**PROBLEM DESCRIPTION:** Copy out the lines of the entries below, starting with the line that contains "Indeed, matte wood" and going on through the line that contains "Consider the image.", keeping every word and mark unchanged.

─── DATA FOR ANALYSIS

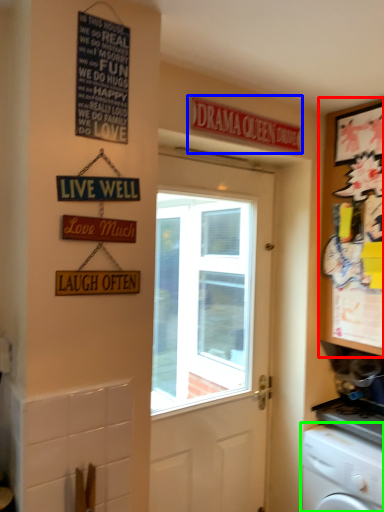
Question: Considering the real-world distances, which object is closest to cabinetry (highlighted by a red box)? sign (highlighted by a blue box) or washing machine (highlighted by a green box).

Choices:
 (A) sign
 (B) washing machine

Answer: (A)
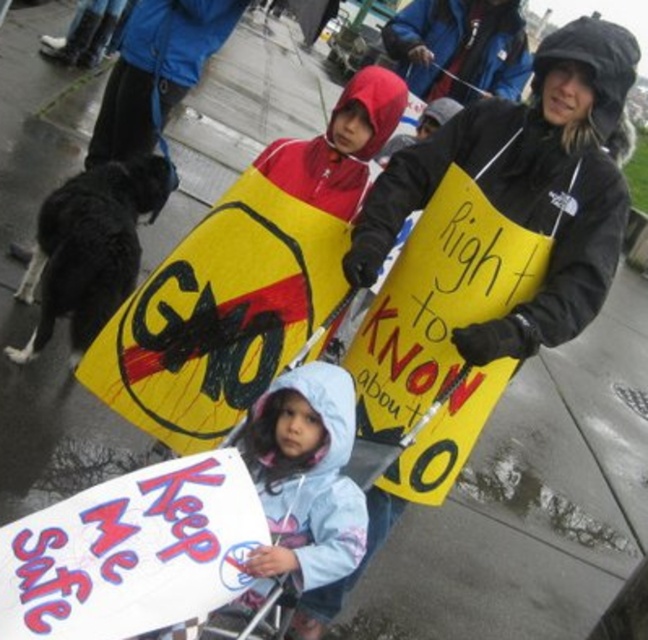
Question: Which of the following is the farthest from the observer?

Choices:
 (A) blue hooded jacket at upper center
 (B) light blue fabric jacket at center
 (C) yellow paper sign at center

Answer: (A)

Question: Based on their relative distances, which object is farther from the light blue fabric jacket at center?

Choices:
 (A) yellow paper sign at center
 (B) blue hooded jacket at upper center

Answer: (B)

Question: Which point is farther from the camera taking this photo?

Choices:
 (A) (599, 244)
 (B) (397, 29)
 (C) (281, 468)

Answer: (B)

Question: Is yellow paper sign at center in front of light blue fabric jacket at center?

Choices:
 (A) no
 (B) yes

Answer: (A)

Question: Does yellow paper sign at center lie in front of light blue fabric jacket at center?

Choices:
 (A) no
 (B) yes

Answer: (A)

Question: Considering the relative positions of yellow paper sign at center and light blue fabric jacket at center in the image provided, where is yellow paper sign at center located with respect to light blue fabric jacket at center?

Choices:
 (A) above
 (B) below

Answer: (A)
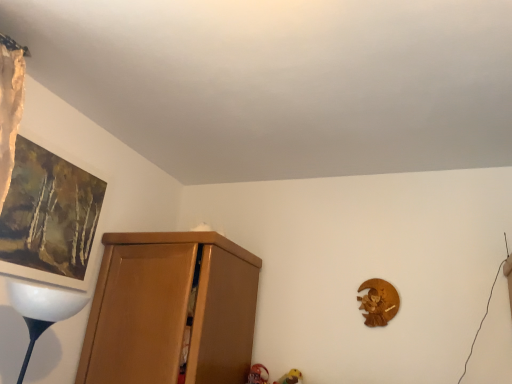
What is the approximate height of matte brown picture frame at upper left?

matte brown picture frame at upper left is 22.93 inches tall.

Describe the element at coordinates (49, 216) in the screenshot. Image resolution: width=512 pixels, height=384 pixels. I see `matte brown picture frame at upper left` at that location.

You are a GUI agent. You are given a task and a screenshot of the screen. Output one action in this format:
    pyautogui.click(x=<x>, y=<y>)
    Task: Click on the matte brown picture frame at upper left
    
    Given the screenshot: What is the action you would take?
    pyautogui.click(x=49, y=216)

This screenshot has height=384, width=512. Find the location of `matte wood cupboard at left`. matte wood cupboard at left is located at coordinates (170, 309).

The image size is (512, 384). What do you see at coordinates (170, 309) in the screenshot?
I see `matte wood cupboard at left` at bounding box center [170, 309].

What is the approximate height of matte wood cupboard at left?

It is 28.36 inches.

Where is `matte brown picture frame at upper left`? matte brown picture frame at upper left is located at coordinates (49, 216).

Based on their positions, is matte wood cupboard at left located to the left or right of matte brown picture frame at upper left?

matte wood cupboard at left is to the right of matte brown picture frame at upper left.

Between matte wood cupboard at left and matte brown picture frame at upper left, which one is positioned in front?

matte brown picture frame at upper left is in front.

Between point (228, 307) and point (29, 232), which one is positioned in front?

The point (29, 232) is closer.

From the image's perspective, which one is positioned lower, matte wood cupboard at left or matte brown picture frame at upper left?

matte wood cupboard at left appears lower in the image.

From a real-world perspective, is matte wood cupboard at left on matte brown picture frame at upper left?

No, from a real-world perspective, matte wood cupboard at left is not above matte brown picture frame at upper left.

Based on the photo, considering the sizes of matte wood cupboard at left and matte brown picture frame at upper left in the image, is matte wood cupboard at left wider or thinner than matte brown picture frame at upper left?

Considering their sizes, matte wood cupboard at left looks broader than matte brown picture frame at upper left.

Considering the sizes of objects matte wood cupboard at left and matte brown picture frame at upper left in the image provided, who is shorter, matte wood cupboard at left or matte brown picture frame at upper left?

Standing shorter between the two is matte brown picture frame at upper left.

Considering the sizes of objects matte wood cupboard at left and matte brown picture frame at upper left in the image provided, who is bigger, matte wood cupboard at left or matte brown picture frame at upper left?

matte wood cupboard at left is bigger.

Would you say matte wood cupboard at left is outside matte brown picture frame at upper left?

Indeed, matte wood cupboard at left is completely outside matte brown picture frame at upper left.

Consider the image. Is matte wood cupboard at left far away from matte brown picture frame at upper left?

No, matte wood cupboard at left is not far from matte brown picture frame at upper left.

Is matte wood cupboard at left turned away from matte brown picture frame at upper left?

That's not correct — matte wood cupboard at left is not looking away from matte brown picture frame at upper left.

What's the angular difference between matte wood cupboard at left and matte brown picture frame at upper left's facing directions?

They differ by 90 degrees in their facing directions.

The width and height of the screenshot is (512, 384). Find the location of `cupboard lying on the right of matte brown picture frame at upper left`. cupboard lying on the right of matte brown picture frame at upper left is located at coordinates (170, 309).

Does matte brown picture frame at upper left appear on the right side of matte wood cupboard at left?

No.

Who is more distant, matte brown picture frame at upper left or matte wood cupboard at left?

matte wood cupboard at left is further from the camera.

Is point (61, 231) more distant than point (133, 242)?

No, it is in front of (133, 242).

From the image's perspective, is matte brown picture frame at upper left under matte wood cupboard at left?

No, from the image's perspective, matte brown picture frame at upper left is not below matte wood cupboard at left.

From a real-world perspective, is matte brown picture frame at upper left positioned above or below matte wood cupboard at left?

matte brown picture frame at upper left is above matte wood cupboard at left.

Between matte brown picture frame at upper left and matte wood cupboard at left, which one has smaller width?

With smaller width is matte brown picture frame at upper left.

Based on the photo, considering the relative sizes of matte brown picture frame at upper left and matte wood cupboard at left in the image provided, is matte brown picture frame at upper left taller than matte wood cupboard at left?

No, matte brown picture frame at upper left is not taller than matte wood cupboard at left.

Looking at the image, does matte brown picture frame at upper left seem bigger or smaller compared to matte wood cupboard at left?

Considering their sizes, matte brown picture frame at upper left takes up less space than matte wood cupboard at left.

Could matte wood cupboard at left be considered to be inside matte brown picture frame at upper left?

That's incorrect, matte wood cupboard at left is not inside matte brown picture frame at upper left.

Is the surface of matte brown picture frame at upper left in direct contact with matte wood cupboard at left?

matte brown picture frame at upper left and matte wood cupboard at left are not in contact.

Is matte brown picture frame at upper left facing towards matte wood cupboard at left?

No.

What's the angular difference between matte brown picture frame at upper left and matte wood cupboard at left's facing directions?

There is a 90-degree angle between the facing directions of matte brown picture frame at upper left and matte wood cupboard at left.

This screenshot has width=512, height=384. What are the coordinates of `cupboard located behind the matte brown picture frame at upper left` in the screenshot? It's located at (170, 309).

The height and width of the screenshot is (384, 512). What are the coordinates of `cupboard lying behind the matte brown picture frame at upper left` in the screenshot? It's located at (170, 309).

Find the location of `picture frame above the matte wood cupboard at left (from a real-world perspective)`. picture frame above the matte wood cupboard at left (from a real-world perspective) is located at coordinates (49, 216).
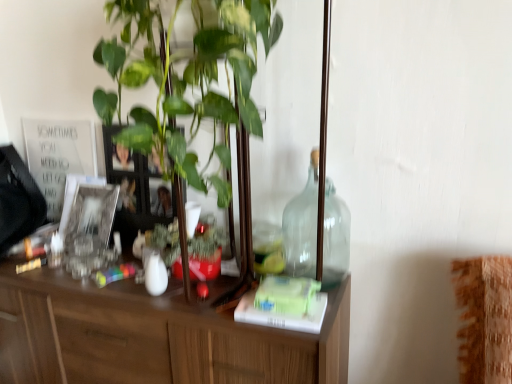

──────

**TASK RESPONSE:**
Indeed, matte wood cupboard at left is completely outside matte brown picture frame at upper left.

Consider the image. Is matte wood cupboard at left far away from matte brown picture frame at upper left?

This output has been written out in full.